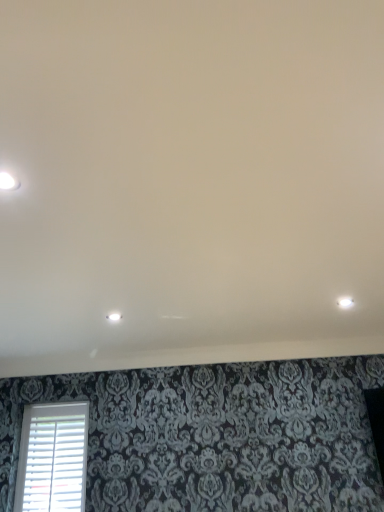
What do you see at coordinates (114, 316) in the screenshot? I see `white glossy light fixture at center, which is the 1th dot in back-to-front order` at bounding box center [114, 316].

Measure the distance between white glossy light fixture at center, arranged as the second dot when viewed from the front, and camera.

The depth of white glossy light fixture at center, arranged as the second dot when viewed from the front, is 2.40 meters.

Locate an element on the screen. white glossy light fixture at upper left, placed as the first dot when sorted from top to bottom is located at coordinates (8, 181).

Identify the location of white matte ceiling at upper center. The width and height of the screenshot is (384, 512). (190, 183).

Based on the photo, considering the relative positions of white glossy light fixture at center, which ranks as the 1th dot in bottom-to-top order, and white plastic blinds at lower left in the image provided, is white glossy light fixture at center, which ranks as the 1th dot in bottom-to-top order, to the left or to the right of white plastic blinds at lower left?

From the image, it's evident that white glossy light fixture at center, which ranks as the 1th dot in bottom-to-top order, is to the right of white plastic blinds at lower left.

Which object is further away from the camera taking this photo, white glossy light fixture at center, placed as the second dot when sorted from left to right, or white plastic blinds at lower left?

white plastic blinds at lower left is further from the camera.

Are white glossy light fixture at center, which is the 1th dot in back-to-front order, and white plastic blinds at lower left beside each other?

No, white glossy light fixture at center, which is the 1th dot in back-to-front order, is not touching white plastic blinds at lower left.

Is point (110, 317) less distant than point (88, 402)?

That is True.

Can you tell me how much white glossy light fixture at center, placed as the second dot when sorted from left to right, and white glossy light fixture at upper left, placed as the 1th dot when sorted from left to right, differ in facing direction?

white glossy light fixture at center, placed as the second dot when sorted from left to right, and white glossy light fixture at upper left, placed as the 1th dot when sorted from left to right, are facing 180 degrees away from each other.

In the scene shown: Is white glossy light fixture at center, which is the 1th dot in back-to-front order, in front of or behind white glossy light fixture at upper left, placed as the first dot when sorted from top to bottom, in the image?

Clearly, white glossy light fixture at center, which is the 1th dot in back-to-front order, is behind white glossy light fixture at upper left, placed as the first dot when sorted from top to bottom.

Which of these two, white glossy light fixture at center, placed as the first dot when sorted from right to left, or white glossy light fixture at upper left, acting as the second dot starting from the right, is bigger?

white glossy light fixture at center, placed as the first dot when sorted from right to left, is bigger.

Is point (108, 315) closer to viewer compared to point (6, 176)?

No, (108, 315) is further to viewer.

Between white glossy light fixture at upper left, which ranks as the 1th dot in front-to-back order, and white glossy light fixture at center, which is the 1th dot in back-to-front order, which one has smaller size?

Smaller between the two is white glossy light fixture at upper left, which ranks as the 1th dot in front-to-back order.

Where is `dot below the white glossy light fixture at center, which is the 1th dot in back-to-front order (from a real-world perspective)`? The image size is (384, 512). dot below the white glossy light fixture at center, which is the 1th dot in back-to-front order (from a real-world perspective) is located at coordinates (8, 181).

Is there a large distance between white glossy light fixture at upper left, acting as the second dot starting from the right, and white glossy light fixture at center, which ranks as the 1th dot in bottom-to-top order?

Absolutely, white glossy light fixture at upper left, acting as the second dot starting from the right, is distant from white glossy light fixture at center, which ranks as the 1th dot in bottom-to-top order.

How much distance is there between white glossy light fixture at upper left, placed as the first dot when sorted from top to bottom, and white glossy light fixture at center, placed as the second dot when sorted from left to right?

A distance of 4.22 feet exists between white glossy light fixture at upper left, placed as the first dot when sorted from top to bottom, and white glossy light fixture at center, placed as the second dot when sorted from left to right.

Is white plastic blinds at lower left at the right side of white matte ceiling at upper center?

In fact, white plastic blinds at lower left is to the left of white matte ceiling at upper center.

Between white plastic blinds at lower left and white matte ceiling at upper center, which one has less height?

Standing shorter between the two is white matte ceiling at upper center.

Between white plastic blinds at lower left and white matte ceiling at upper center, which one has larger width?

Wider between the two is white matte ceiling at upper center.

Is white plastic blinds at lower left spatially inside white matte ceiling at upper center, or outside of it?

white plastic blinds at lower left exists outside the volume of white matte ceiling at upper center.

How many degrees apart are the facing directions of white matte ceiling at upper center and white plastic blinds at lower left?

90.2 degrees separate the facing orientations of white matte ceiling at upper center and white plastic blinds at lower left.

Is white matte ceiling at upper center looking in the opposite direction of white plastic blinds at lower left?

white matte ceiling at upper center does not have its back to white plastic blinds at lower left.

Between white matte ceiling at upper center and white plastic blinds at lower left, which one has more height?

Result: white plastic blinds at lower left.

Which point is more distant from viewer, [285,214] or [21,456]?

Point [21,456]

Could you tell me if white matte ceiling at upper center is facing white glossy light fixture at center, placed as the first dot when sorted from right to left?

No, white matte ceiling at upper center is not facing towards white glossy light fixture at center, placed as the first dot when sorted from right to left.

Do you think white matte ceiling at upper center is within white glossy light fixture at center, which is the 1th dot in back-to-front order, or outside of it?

--

Locate each line in the records above that contains the string "outside" and copy every such line in full. Treat the match as case-sensitive.

Solved exercise:
Is white plastic blinds at lower left spatially inside white matte ceiling at upper center, or outside of it?
white plastic blinds at lower left exists outside the volume of white matte ceiling at upper center.
Do you think white matte ceiling at upper center is within white glossy light fixture at center, which is the 1th dot in back-to-front order, or outside of it?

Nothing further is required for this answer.